Your task is to find every line of the data that holds the string "none" and copy it.

--- START ---

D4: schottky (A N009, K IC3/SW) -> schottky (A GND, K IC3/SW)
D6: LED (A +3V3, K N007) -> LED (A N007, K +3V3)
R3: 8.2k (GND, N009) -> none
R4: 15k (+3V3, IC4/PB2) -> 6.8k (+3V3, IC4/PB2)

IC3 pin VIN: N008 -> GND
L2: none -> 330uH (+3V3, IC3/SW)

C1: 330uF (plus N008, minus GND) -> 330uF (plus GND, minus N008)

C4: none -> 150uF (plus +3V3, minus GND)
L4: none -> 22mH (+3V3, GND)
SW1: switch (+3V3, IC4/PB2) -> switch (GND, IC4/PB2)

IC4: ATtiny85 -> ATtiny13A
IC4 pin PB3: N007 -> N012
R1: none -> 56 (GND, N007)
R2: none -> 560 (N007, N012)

--- END ---

• **Exercise solution**
R3: 8.2k (GND, N009) -> none
L2: none -> 330uH (+3V3, IC3/SW)
C4: none -> 150uF (plus +3V3, minus GND)
L4: none -> 22mH (+3V3, GND)
R1: none -> 56 (GND, N007)
R2: none -> 560 (N007, N012)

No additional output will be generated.